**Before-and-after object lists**
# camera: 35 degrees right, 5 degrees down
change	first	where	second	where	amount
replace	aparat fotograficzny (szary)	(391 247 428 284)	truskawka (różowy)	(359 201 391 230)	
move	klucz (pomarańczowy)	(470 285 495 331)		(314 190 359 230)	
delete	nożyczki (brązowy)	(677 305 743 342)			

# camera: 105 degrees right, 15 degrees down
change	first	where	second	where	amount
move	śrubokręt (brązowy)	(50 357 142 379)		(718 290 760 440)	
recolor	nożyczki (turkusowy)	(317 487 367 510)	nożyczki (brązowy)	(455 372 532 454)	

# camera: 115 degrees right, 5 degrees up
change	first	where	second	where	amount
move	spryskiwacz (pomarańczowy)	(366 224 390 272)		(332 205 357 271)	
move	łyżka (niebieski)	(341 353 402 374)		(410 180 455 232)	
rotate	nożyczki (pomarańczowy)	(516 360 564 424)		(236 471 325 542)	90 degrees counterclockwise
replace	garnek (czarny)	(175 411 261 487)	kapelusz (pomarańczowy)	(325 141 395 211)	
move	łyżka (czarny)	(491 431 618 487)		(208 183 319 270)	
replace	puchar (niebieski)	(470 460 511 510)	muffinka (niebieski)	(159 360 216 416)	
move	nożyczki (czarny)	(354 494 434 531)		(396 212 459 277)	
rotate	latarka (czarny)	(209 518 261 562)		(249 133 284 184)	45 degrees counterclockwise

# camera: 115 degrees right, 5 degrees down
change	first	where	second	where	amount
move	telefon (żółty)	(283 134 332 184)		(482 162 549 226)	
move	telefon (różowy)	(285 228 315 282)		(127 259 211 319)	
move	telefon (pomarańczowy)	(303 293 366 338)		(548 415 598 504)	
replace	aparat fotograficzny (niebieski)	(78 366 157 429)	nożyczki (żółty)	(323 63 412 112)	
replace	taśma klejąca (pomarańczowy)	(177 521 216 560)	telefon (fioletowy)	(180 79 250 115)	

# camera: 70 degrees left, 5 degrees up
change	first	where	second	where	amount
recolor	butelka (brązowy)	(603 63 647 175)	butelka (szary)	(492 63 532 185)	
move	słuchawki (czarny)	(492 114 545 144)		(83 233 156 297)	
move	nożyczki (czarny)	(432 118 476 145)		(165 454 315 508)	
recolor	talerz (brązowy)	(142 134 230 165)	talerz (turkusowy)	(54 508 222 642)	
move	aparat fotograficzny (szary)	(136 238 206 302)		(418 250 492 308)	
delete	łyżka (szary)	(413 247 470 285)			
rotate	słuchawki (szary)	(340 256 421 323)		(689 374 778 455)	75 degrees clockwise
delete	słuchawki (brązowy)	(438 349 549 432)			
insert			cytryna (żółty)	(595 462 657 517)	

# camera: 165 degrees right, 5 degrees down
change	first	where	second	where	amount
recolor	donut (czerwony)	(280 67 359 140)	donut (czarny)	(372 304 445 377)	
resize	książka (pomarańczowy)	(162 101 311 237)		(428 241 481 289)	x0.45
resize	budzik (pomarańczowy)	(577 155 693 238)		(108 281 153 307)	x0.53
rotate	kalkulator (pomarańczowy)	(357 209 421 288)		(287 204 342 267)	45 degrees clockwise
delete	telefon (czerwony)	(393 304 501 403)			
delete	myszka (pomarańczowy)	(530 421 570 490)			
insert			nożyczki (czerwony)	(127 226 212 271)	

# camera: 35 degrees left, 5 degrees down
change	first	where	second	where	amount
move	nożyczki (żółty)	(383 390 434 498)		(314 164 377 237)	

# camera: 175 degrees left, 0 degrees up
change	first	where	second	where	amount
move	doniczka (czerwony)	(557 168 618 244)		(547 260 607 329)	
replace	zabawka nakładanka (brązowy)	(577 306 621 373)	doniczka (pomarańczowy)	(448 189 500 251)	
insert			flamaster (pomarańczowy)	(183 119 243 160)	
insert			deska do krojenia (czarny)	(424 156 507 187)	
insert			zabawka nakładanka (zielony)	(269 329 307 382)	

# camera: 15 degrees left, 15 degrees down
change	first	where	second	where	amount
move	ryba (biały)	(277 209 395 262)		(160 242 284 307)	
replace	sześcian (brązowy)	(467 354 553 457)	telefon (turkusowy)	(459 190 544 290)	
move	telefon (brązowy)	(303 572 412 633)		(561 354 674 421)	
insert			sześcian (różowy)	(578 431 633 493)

**WHAT IS BEING ASKED**
Transcribe the data above so that every line matches exactly.

**RESPONSE**
# camera: 35 degrees right, 5 degrees down
change	first	where	second	where	amount
replace	aparat fotograficzny (szary)	(391 247 428 284)	truskawka (różowy)	(359 201 391 230)	
move	klucz (pomarańczowy)	(470 285 495 331)		(314 190 359 230)	
delete	nożyczki (brązowy)	(677 305 743 342)			

# camera: 105 degrees right, 15 degrees down
change	first	where	second	where	amount
move	śrubokręt (brązowy)	(50 357 142 379)		(718 290 760 440)	
recolor	nożyczki (turkusowy)	(317 487 367 510)	nożyczki (brązowy)	(455 372 532 454)	

# camera: 115 degrees right, 5 degrees up
change	first	where	second	where	amount
move	spryskiwacz (pomarańczowy)	(366 224 390 272)		(332 205 357 271)	
move	łyżka (niebieski)	(341 353 402 374)		(410 180 455 232)	
rotate	nożyczki (pomarańczowy)	(516 360 564 424)		(236 471 325 542)	90 degrees counterclockwise
replace	garnek (czarny)	(175 411 261 487)	kapelusz (pomarańczowy)	(325 141 395 211)	
move	łyżka (czarny)	(491 431 618 487)		(208 183 319 270)	
replace	puchar (niebieski)	(470 460 511 510)	muffinka (niebieski)	(159 360 216 416)	
move	nożyczki (czarny)	(354 494 434 531)		(396 212 459 277)	
rotate	latarka (czarny)	(209 518 261 562)		(249 133 284 184)	45 degrees counterclockwise

# camera: 115 degrees right, 5 degrees down
change	first	where	second	where	amount
move	telefon (żółty)	(283 134 332 184)		(482 162 549 226)	
move	telefon (różowy)	(285 228 315 282)		(127 259 211 319)	
move	telefon (pomarańczowy)	(303 293 366 338)		(548 415 598 504)	
replace	aparat fotograficzny (niebieski)	(78 366 157 429)	nożyczki (żółty)	(323 63 412 112)	
replace	taśma klejąca (pomarańczowy)	(177 521 216 560)	telefon (fioletowy)	(180 79 250 115)	

# camera: 70 degrees left, 5 degrees up
change	first	where	second	where	amount
recolor	butelka (brązowy)	(603 63 647 175)	butelka (szary)	(492 63 532 185)	
move	słuchawki (czarny)	(492 114 545 144)		(83 233 156 297)	
move	nożyczki (czarny)	(432 118 476 145)		(165 454 315 508)	
recolor	talerz (brązowy)	(142 134 230 165)	talerz (turkusowy)	(54 508 222 642)	
move	aparat fotograficzny (szary)	(136 238 206 302)		(418 250 492 308)	
delete	łyżka (szary)	(413 247 470 285)			
rotate	słuchawki (szary)	(340 256 421 323)		(689 374 778 455)	75 degrees clockwise
delete	słuchawki (brązowy)	(438 349 549 432)			
insert			cytryna (żółty)	(595 462 657 517)	

# camera: 165 degrees right, 5 degrees down
change	first	where	second	where	amount
recolor	donut (czerwony)	(280 67 359 140)	donut (czarny)	(372 304 445 377)	
resize	książka (pomarańczowy)	(162 101 311 237)		(428 241 481 289)	x0.45
resize	budzik (pomarańczowy)	(577 155 693 238)		(108 281 153 307)	x0.53
rotate	kalkulator (pomarańczowy)	(357 209 421 288)		(287 204 342 267)	45 degrees clockwise
delete	telefon (czerwony)	(393 304 501 403)			
delete	myszka (pomarańczowy)	(530 421 570 490)			
insert			nożyczki (czerwony)	(127 226 212 271)	

# camera: 35 degrees left, 5 degrees down
change	first	where	second	where	amount
move	nożyczki (żółty)	(383 390 434 498)		(314 164 377 237)	

# camera: 175 degrees left, 0 degrees up
change	first	where	second	where	amount
move	doniczka (czerwony)	(557 168 618 244)		(547 260 607 329)	
replace	zabawka nakładanka (brązowy)	(577 306 621 373)	doniczka (pomarańczowy)	(448 189 500 251)	
insert			flamaster (pomarańczowy)	(183 119 243 160)	
insert			deska do krojenia (czarny)	(424 156 507 187)	
insert			zabawka nakładanka (zielony)	(269 329 307 382)	

# camera: 15 degrees left, 15 degrees down
change	first	where	second	where	amount
move	ryba (biały)	(277 209 395 262)		(160 242 284 307)	
replace	sześcian (brązowy)	(467 354 553 457)	telefon (turkusowy)	(459 190 544 290)	
move	telefon (brązowy)	(303 572 412 633)		(561 354 674 421)	
insert			sześcian (różowy)	(578 431 633 493)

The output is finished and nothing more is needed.